Each line of the listing that contains the word "minus" is to be copied.
** Opening Records provided block **
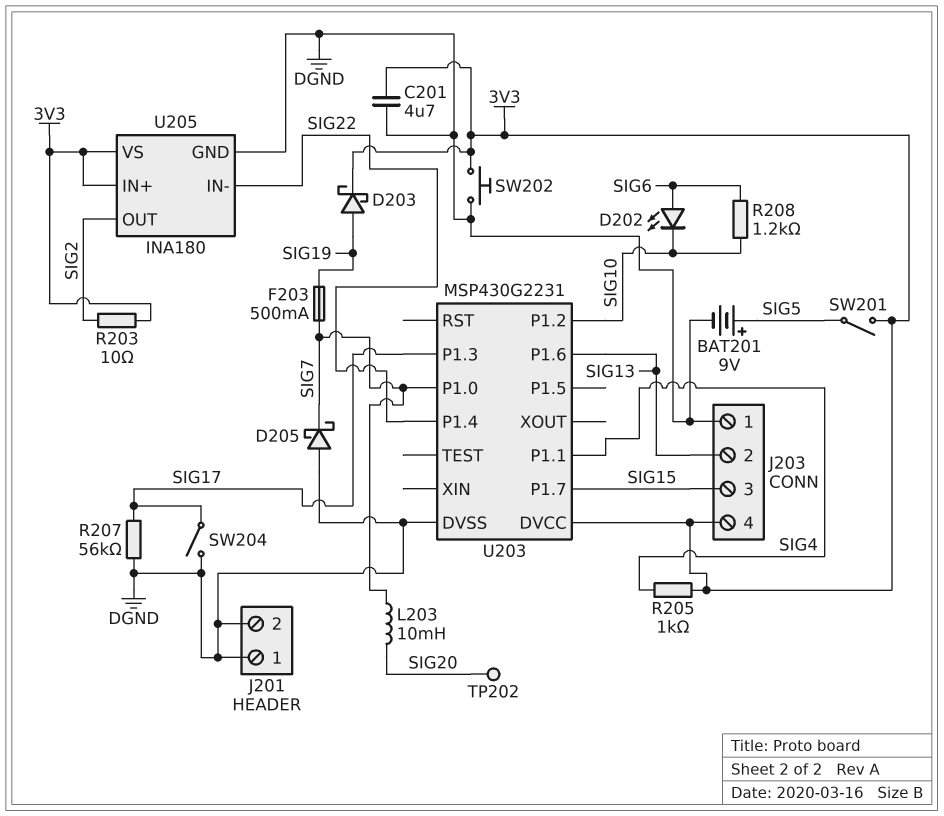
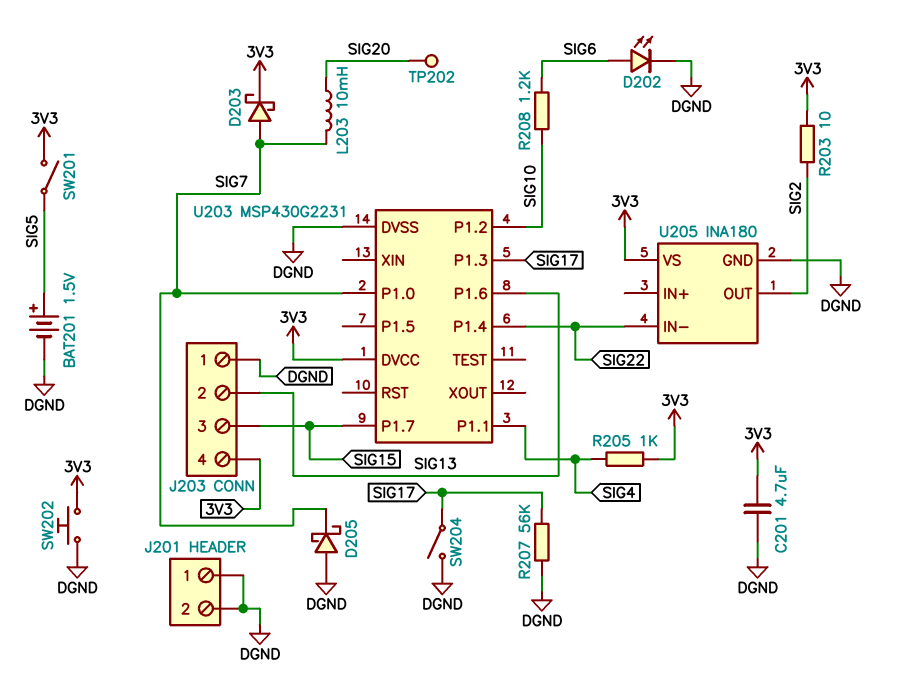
BAT201: 9V (plus SIG5, minus DGND) -> 1.5V (plus SIG5, minus DGND)
D202: LED (A SIG6, K SIG10) -> LED (A SIG6, K DGND)
D203: schottky (A SIG19, K 3V3) -> schottky (A SIG7, K 3V3)
F203: 500mA (SIG7, SIG19) -> none
U205 pin IN+: 3V3 -> none

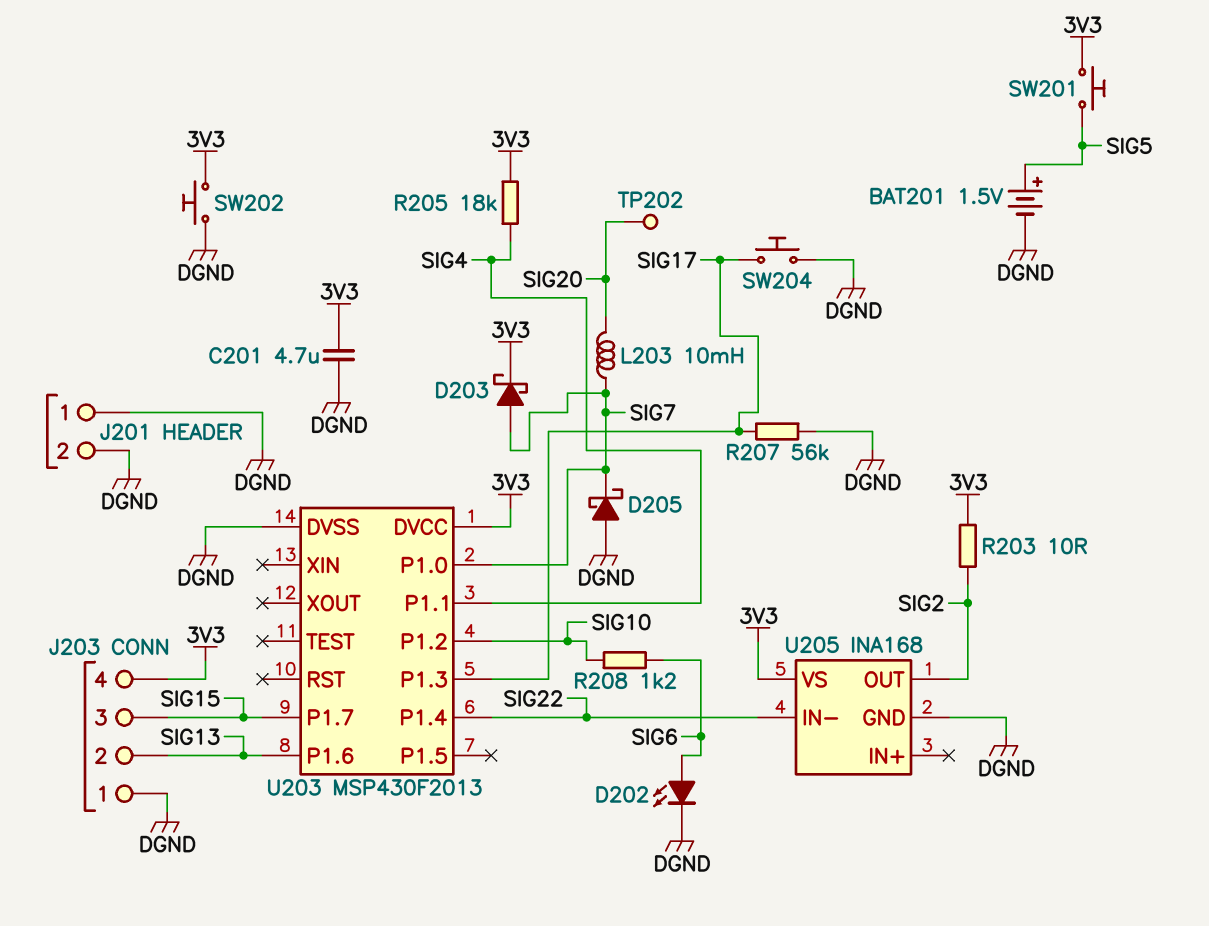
R205: 1k (3V3, SIG4) -> 18k (3V3, SIG4)
SW201: switch (3V3, SIG5) -> button (3V3, SIG5)
SW204: switch (DGND, SIG17) -> button (DGND, SIG17)
U203: MSP430G2231 -> MSP430F2013
U205: INA180 -> INA168

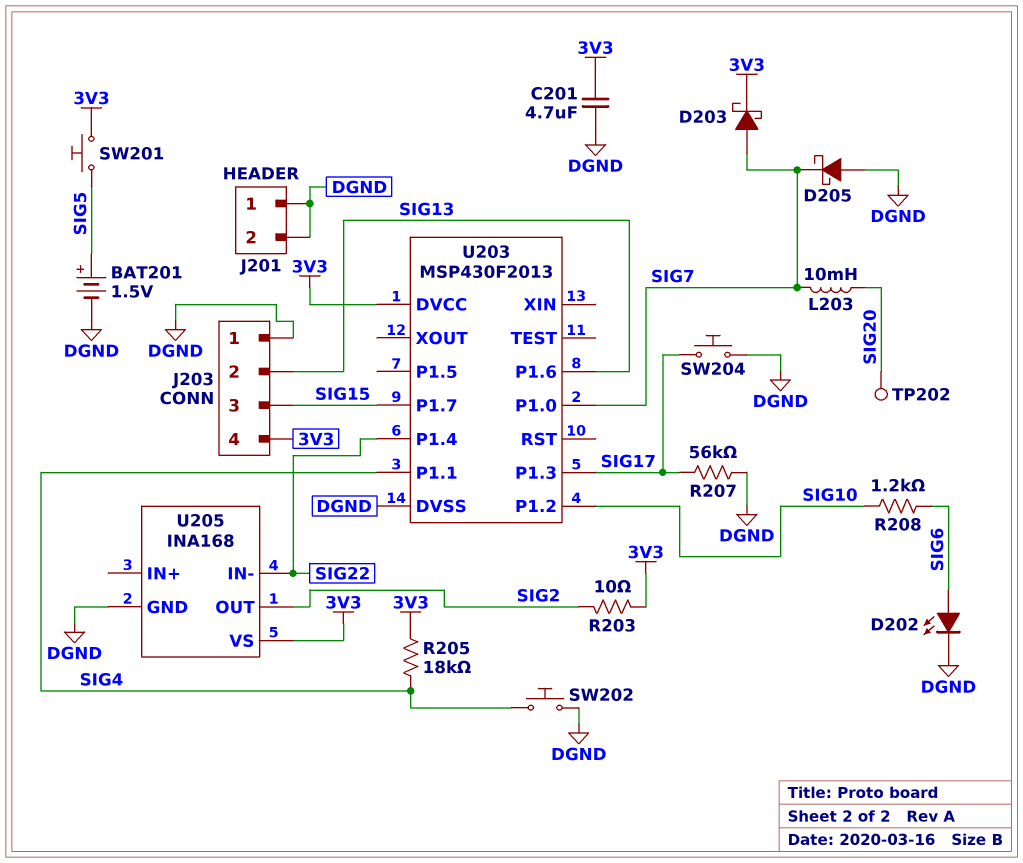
SW202: button (3V3, DGND) -> button (DGND, SIG4)

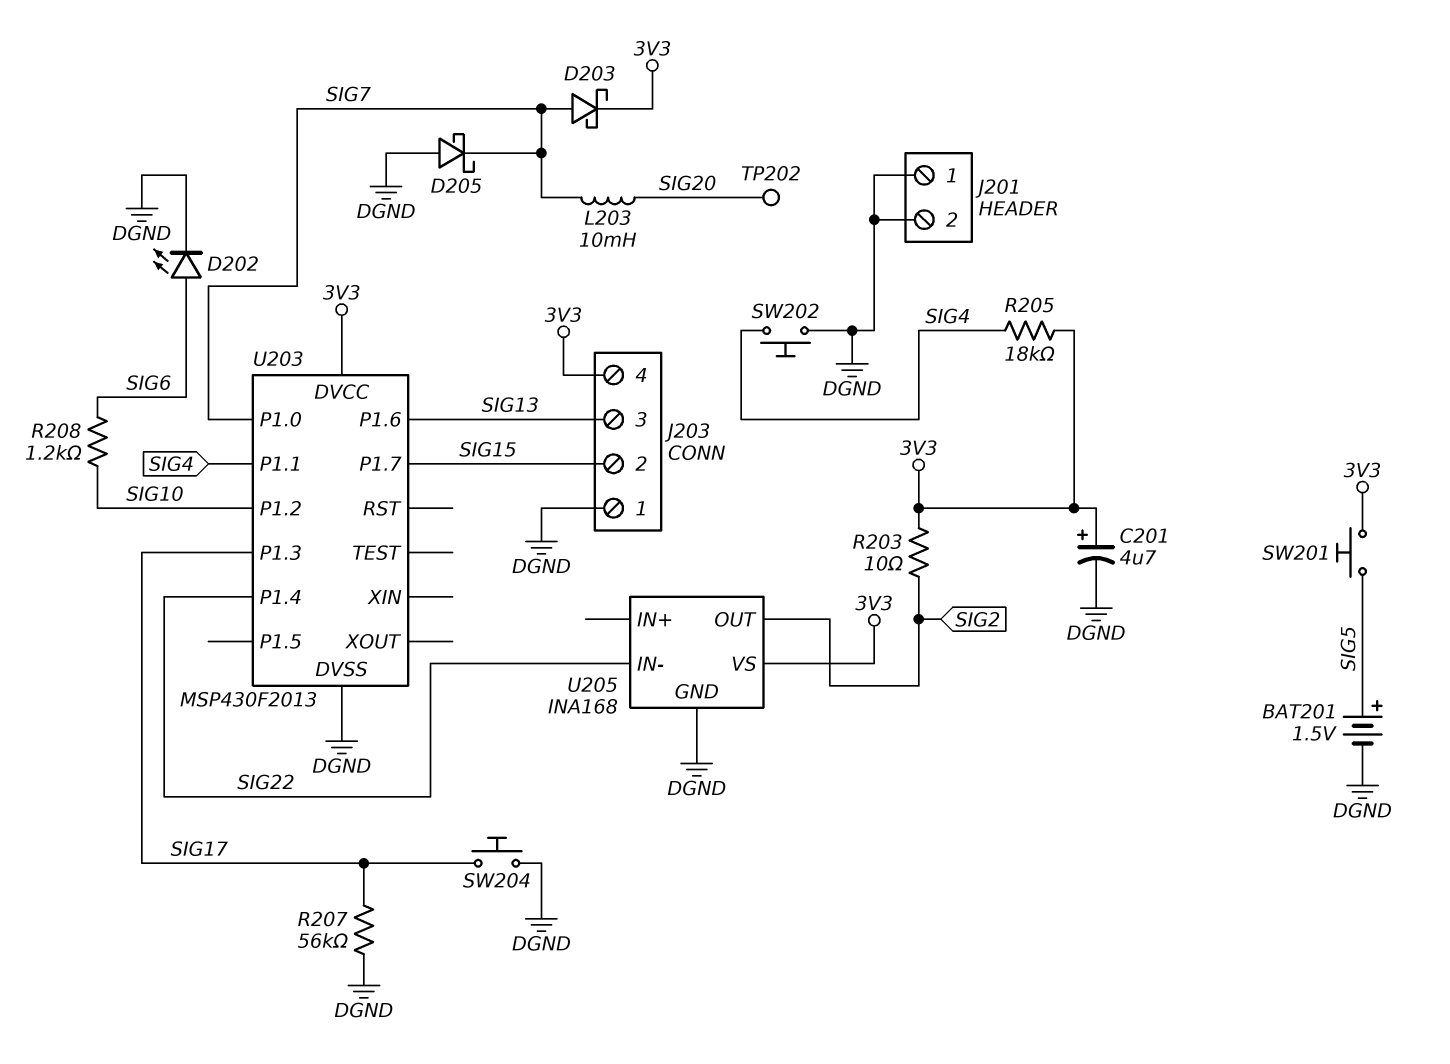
C201: 4.7uF (3V3, DGND) -> 4.7uF (plus 3V3, minus DGND)
J203 pin 2: SIG13 -> SIG15
J203 pin 3: SIG15 -> SIG13

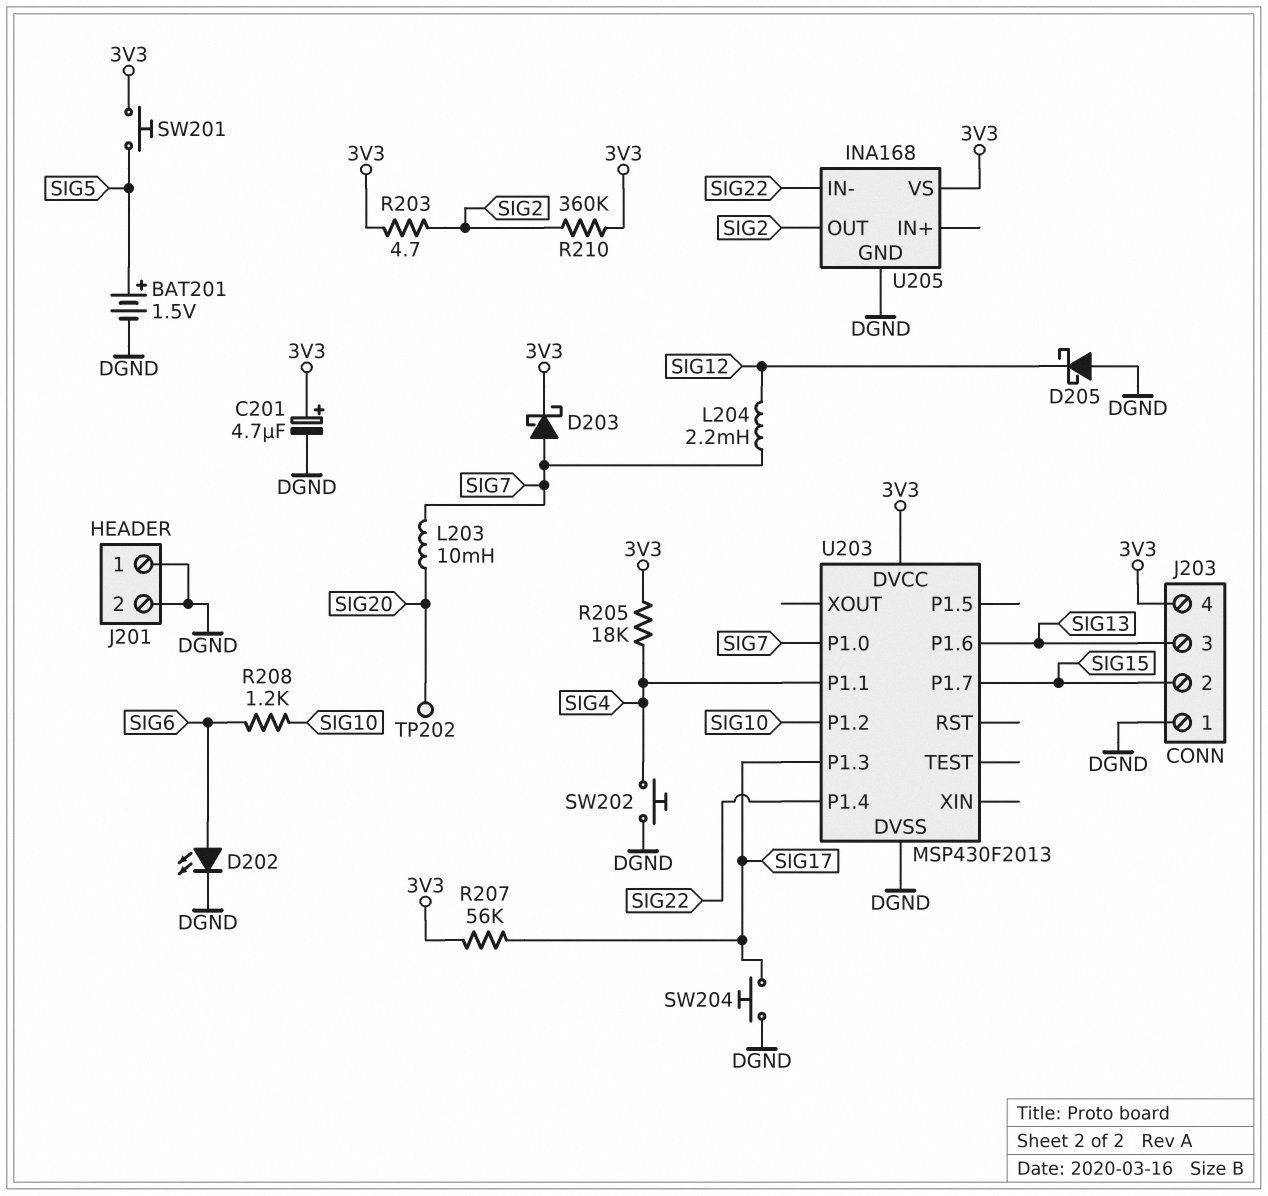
D205: schottky (A DGND, K SIG7) -> schottky (A DGND, K SIG12)
L204: none -> 2.2mH (SIG7, SIG12)
R203: 10 (3V3, SIG2) -> 4.7 (3V3, SIG2)
R207: 56k (DGND, SIG17) -> 56k (3V3, SIG17)
R210: none -> 360k (3V3, SIG2)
** Closing Records provided block **
● **Task output**
BAT201: 9V (plus SIG5, minus DGND) -> 1.5V (plus SIG5, minus DGND)
C201: 4.7uF (3V3, DGND) -> 4.7uF (plus 3V3, minus DGND)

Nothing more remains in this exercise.